(Stored data entries)
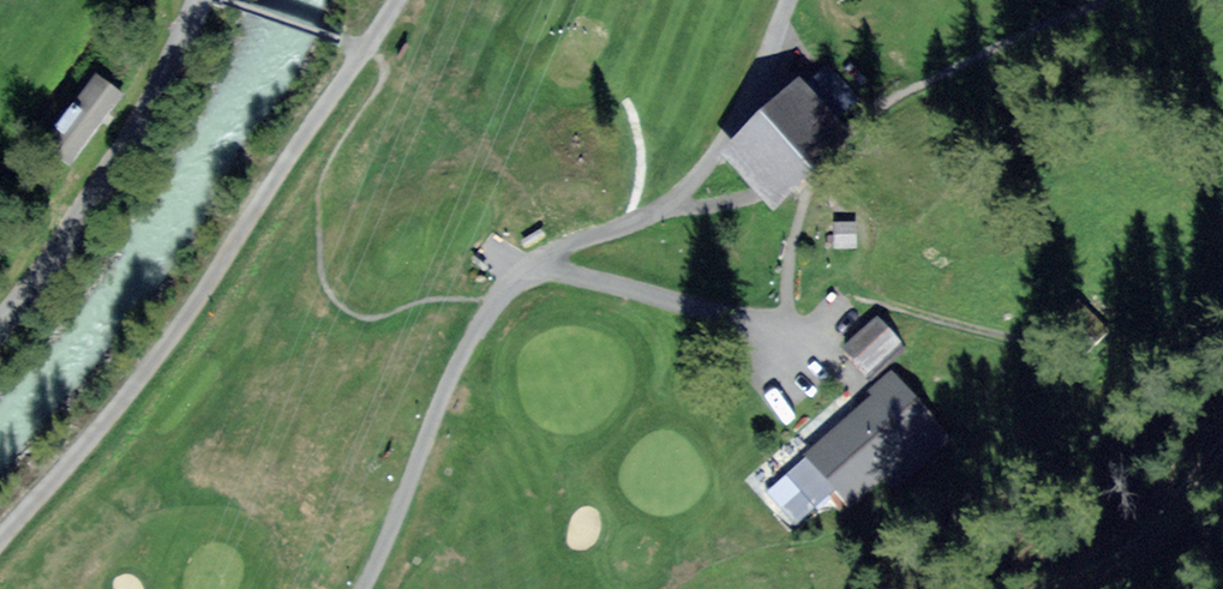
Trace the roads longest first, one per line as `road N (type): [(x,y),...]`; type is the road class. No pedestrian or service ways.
road 1 (track): [(0,532),(207,270),(366,50),(390,0)]
road 2 (residential): [(359,588),(472,334),(515,281),(542,270),(780,320)]
road 3 (track): [(542,270),(569,242),(625,228),(669,203),(698,174),(776,45),(792,0)]
road 4 (unclassified): [(191,0),(150,99),(95,194),(0,314)]
road 5 (track): [(1064,588),(1150,533),(1222,445)]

| WHAT YOU ARE ASKED TO DO |
Leave out the pictures and give the rest of the records again exactly.

| COMPLETED EXERCISE |
Trace the roads longest first, one per line as `road N (type): [(x,y),...]`; type is the road class. No pedestrian or service ways.
road 1 (track): [(0,532),(207,270),(366,50),(390,0)]
road 2 (residential): [(359,588),(472,334),(515,281),(542,270),(780,320)]
road 3 (track): [(542,270),(569,242),(625,228),(669,203),(698,174),(776,45),(792,0)]
road 4 (unclassified): [(191,0),(150,99),(95,194),(0,314)]
road 5 (track): [(1064,588),(1150,533),(1222,445)]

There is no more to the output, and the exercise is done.